Data extracted from a collection:
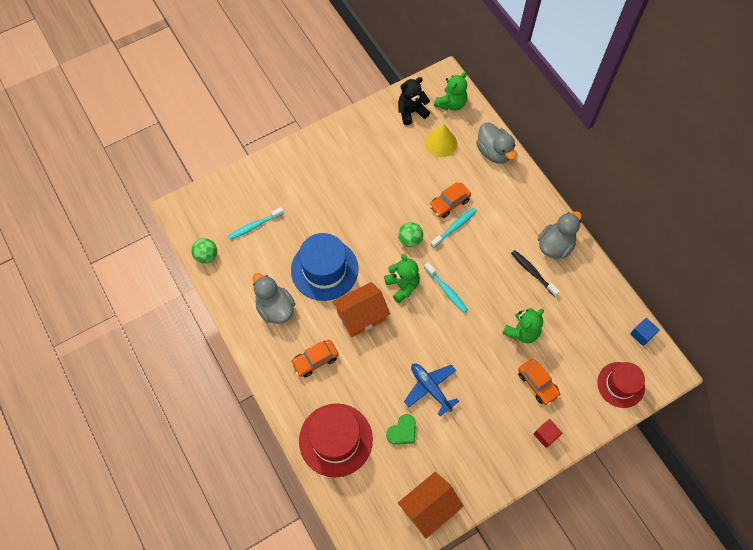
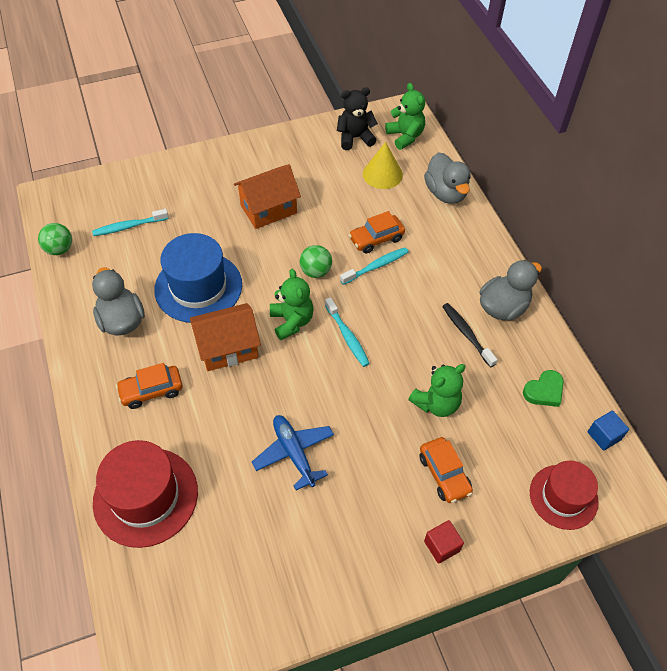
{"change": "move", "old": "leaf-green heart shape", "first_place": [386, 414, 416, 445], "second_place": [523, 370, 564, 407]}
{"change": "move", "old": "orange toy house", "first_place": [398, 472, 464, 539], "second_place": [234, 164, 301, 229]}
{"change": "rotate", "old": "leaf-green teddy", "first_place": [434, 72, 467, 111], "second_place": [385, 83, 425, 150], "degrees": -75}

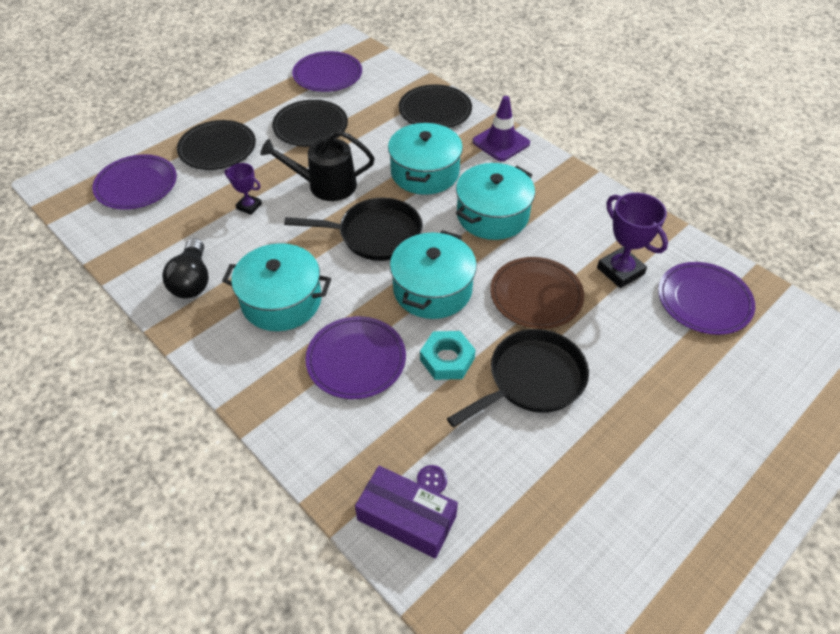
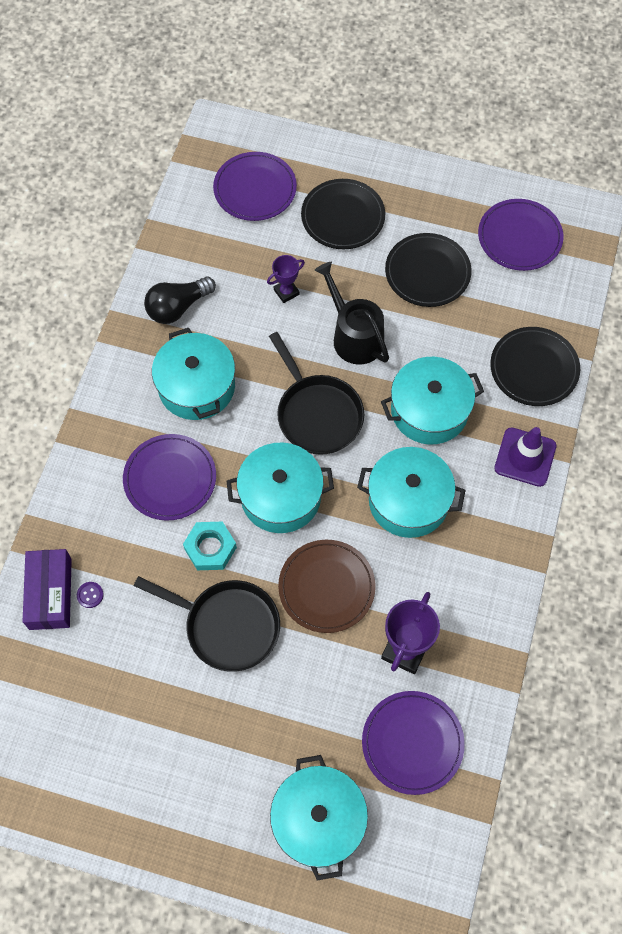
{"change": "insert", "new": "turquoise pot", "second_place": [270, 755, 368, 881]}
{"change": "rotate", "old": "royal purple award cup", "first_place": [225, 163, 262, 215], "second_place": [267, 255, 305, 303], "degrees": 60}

==

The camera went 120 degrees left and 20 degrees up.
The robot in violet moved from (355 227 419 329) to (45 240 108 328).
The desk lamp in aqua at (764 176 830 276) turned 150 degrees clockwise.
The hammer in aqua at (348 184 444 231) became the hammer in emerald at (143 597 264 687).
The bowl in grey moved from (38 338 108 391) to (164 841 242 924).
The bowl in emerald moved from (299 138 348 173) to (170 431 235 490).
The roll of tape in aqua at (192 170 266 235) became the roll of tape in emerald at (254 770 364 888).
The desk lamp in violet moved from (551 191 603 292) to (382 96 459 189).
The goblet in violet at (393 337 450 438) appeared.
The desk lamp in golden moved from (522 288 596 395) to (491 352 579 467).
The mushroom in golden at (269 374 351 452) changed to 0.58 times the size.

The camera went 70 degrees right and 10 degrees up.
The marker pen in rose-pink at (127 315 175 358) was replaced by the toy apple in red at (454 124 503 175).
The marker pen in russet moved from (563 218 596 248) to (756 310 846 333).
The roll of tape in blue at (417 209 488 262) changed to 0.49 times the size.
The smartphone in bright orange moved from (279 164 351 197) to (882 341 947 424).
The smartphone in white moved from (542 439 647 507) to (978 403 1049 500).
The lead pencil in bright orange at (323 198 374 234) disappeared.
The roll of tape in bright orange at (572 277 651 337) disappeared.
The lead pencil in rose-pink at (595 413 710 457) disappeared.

--

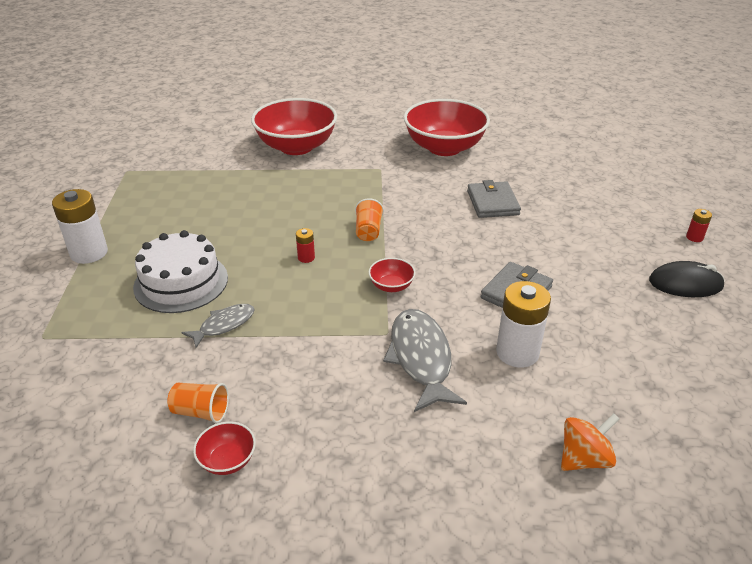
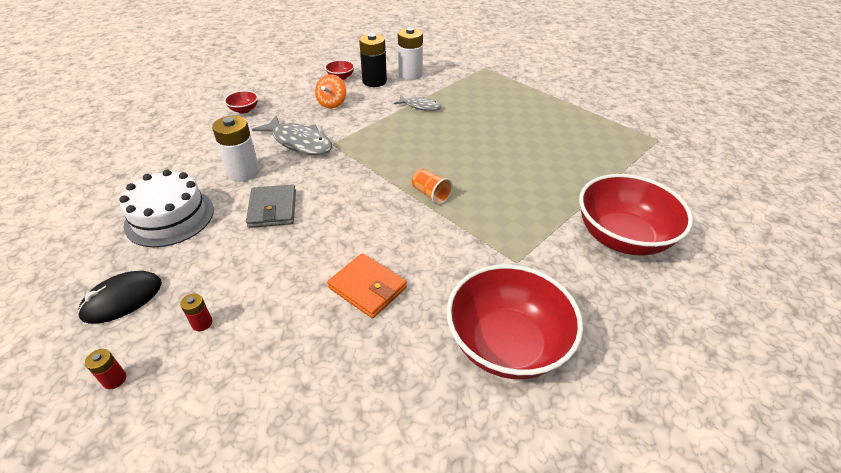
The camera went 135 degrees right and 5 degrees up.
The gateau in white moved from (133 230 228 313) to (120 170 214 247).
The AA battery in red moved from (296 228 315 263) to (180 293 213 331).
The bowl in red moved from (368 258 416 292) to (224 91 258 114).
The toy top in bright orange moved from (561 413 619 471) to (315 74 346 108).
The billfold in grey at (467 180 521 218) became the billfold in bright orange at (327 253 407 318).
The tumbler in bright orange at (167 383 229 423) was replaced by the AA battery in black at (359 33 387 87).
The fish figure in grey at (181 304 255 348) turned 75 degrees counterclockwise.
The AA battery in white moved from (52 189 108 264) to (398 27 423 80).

» ASSIGNED TASK
If a line in the records contains the word "lamp", copy it.

» ANSWER
The desk lamp in aqua at (764 176 830 276) turned 150 degrees clockwise.
The desk lamp in violet moved from (551 191 603 292) to (382 96 459 189).
The desk lamp in golden moved from (522 288 596 395) to (491 352 579 467).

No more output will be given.